• _DATA SHOWN_:
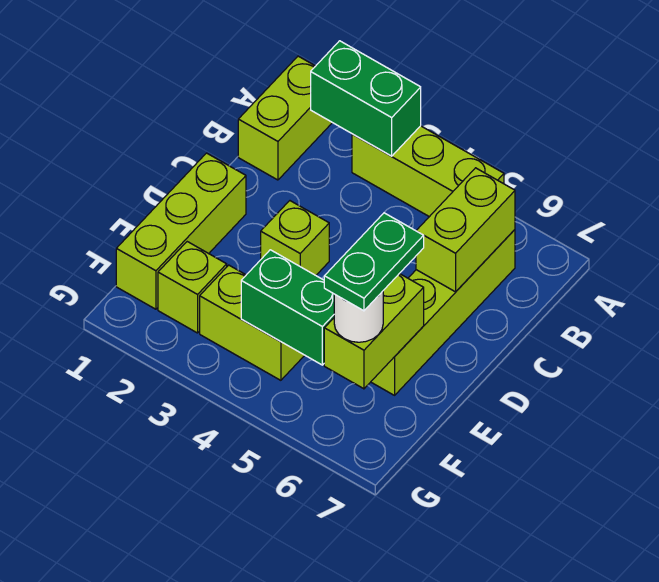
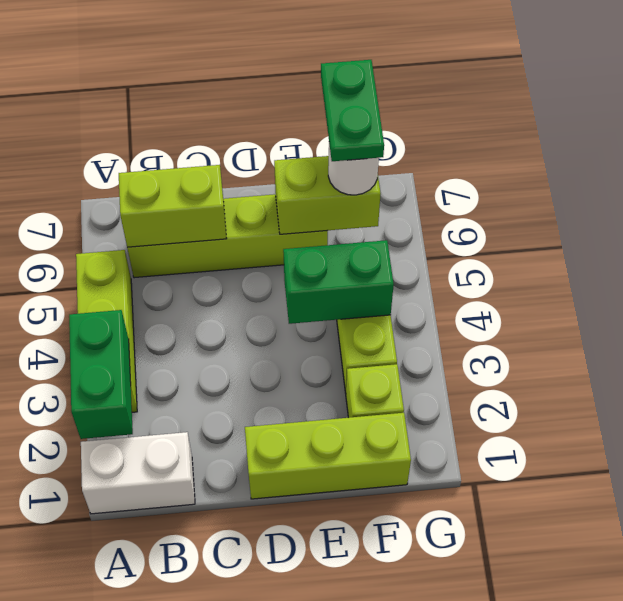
lime brick A1:B1 level 1 -> white brick A1:B1 level 1
lime brick D3 level 1 -> none
green plate E6:F6 level 4 -> green plate F6:F7 level 4
green brick F4:F5 level 2 -> green brick E4:F4 level 2

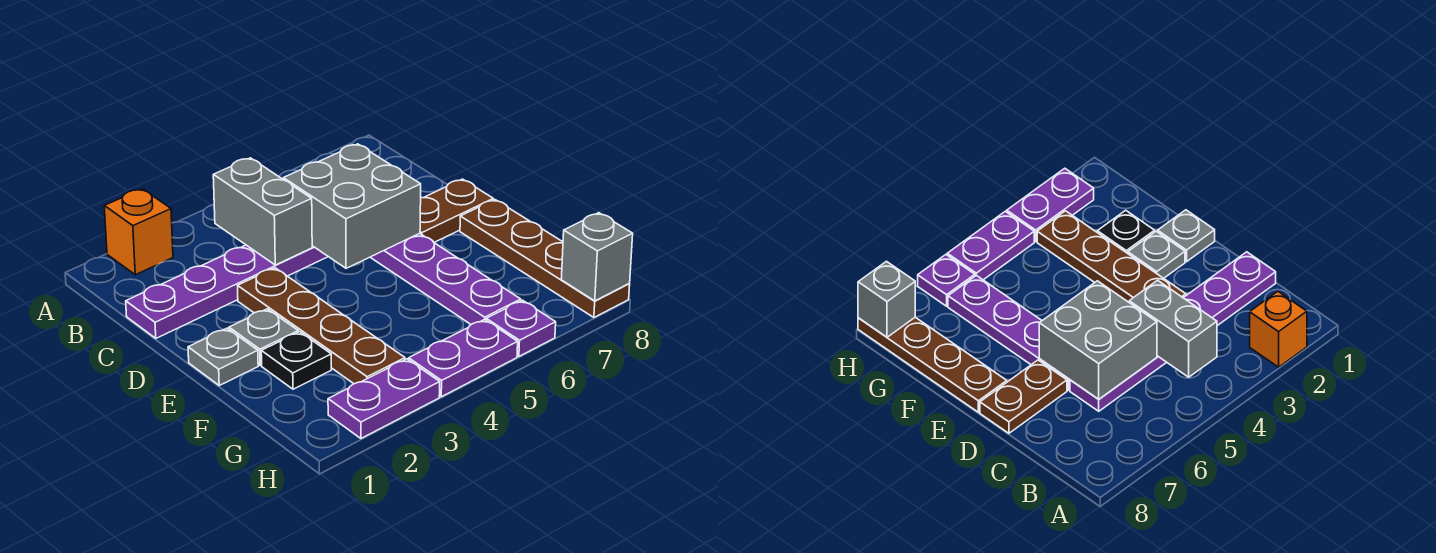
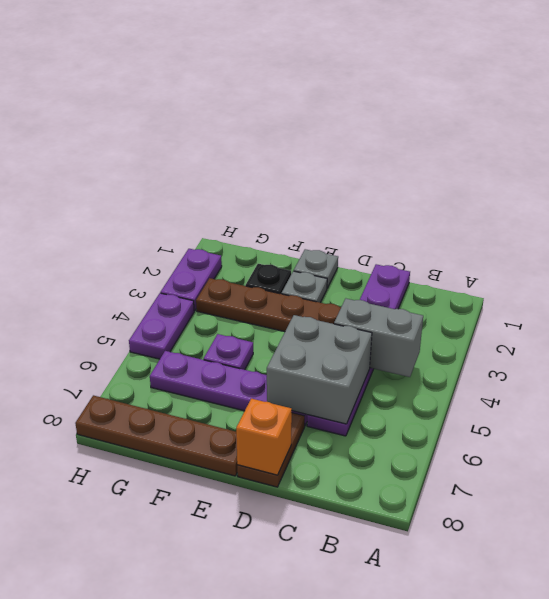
orange brick A2 level 1 -> orange brick D8 level 2
purple plate H6 level 1 -> purple plate F5 level 1
grey brick H8 level 2 -> none

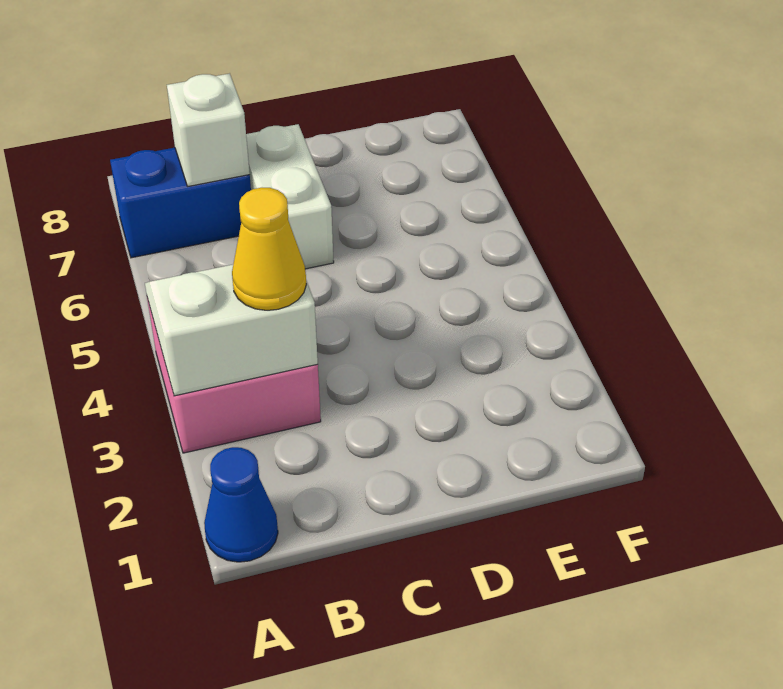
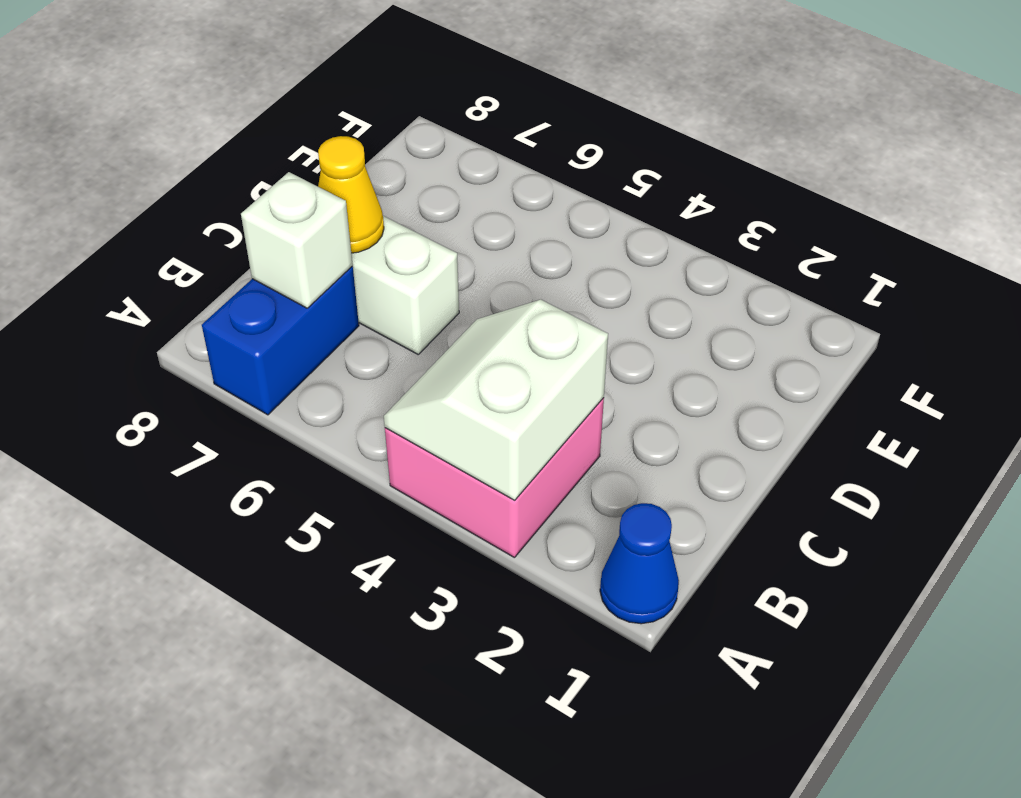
yellow cone B3 level 3 -> yellow cone C7 level 2

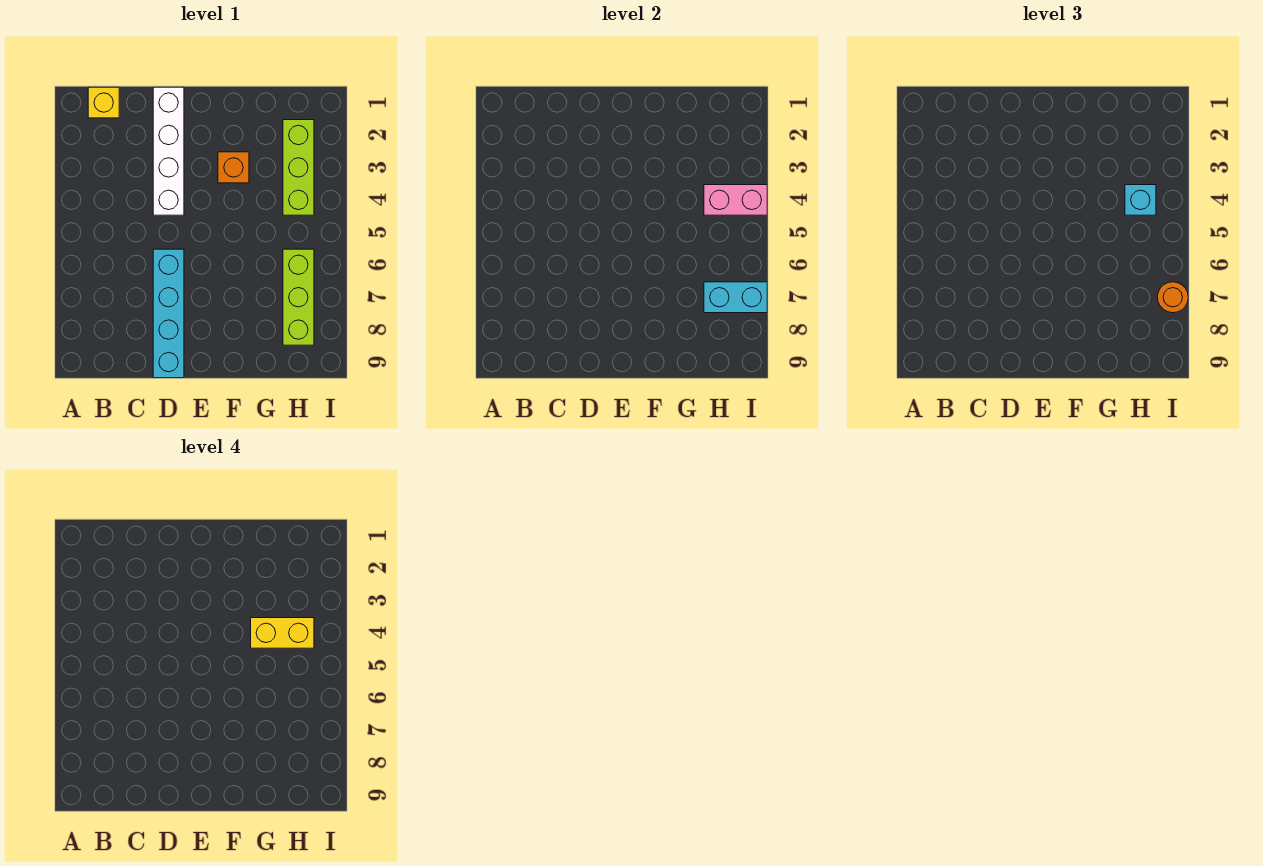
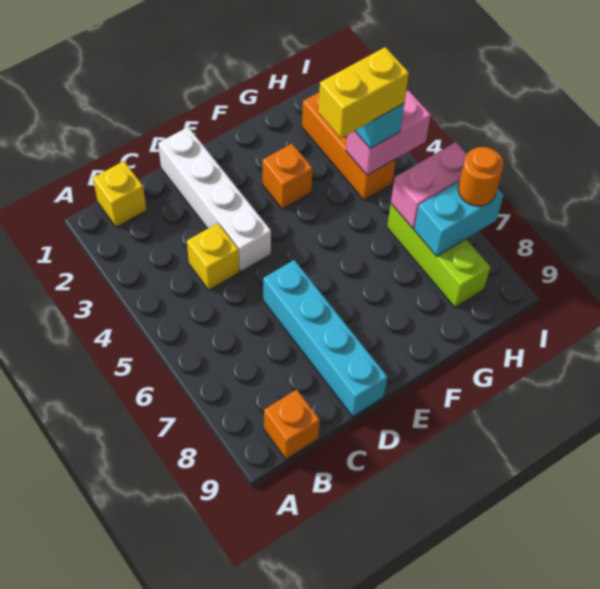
none -> orange brick B9 level 1
none -> yellow brick C4 level 1
lime brick H2:H4 level 1 -> orange brick H2:H4 level 1
none -> pink brick H6:I6 level 2

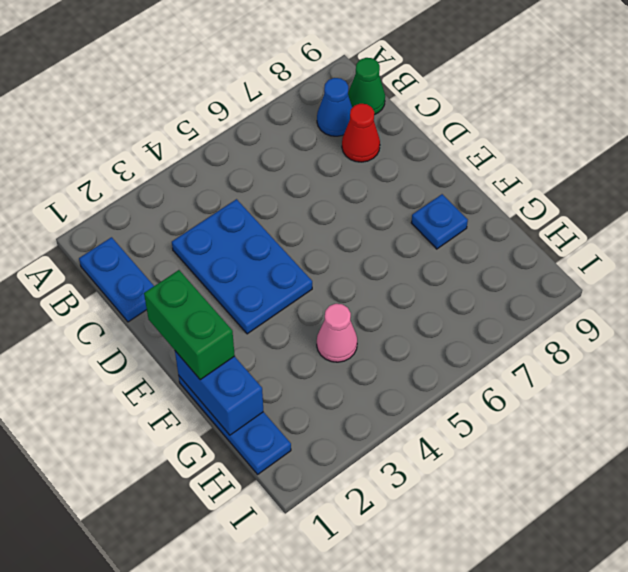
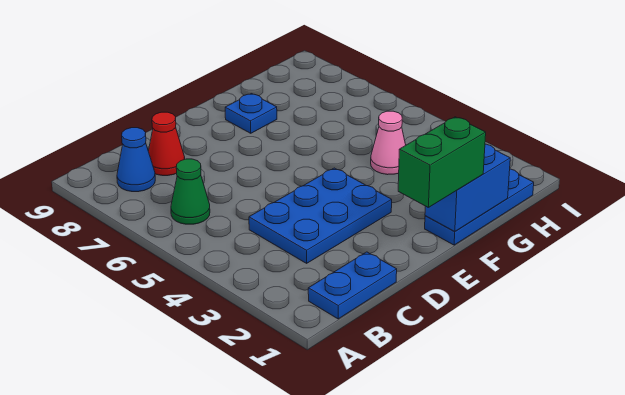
green cone B9 level 1 -> green cone B6 level 1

• _EXERCISE DIRECTIONS_:
Pictures must not appear in the copy, which must otherwise match the listing exactly.

• _ANSWER TO THE PROBLEM_:
lime brick A1:B1 level 1 -> white brick A1:B1 level 1
lime brick D3 level 1 -> none
green plate E6:F6 level 4 -> green plate F6:F7 level 4
green brick F4:F5 level 2 -> green brick E4:F4 level 2

orange brick A2 level 1 -> orange brick D8 level 2
purple plate H6 level 1 -> purple plate F5 level 1
grey brick H8 level 2 -> none

yellow cone B3 level 3 -> yellow cone C7 level 2

none -> orange brick B9 level 1
none -> yellow brick C4 level 1
lime brick H2:H4 level 1 -> orange brick H2:H4 level 1
none -> pink brick H6:I6 level 2

green cone B9 level 1 -> green cone B6 level 1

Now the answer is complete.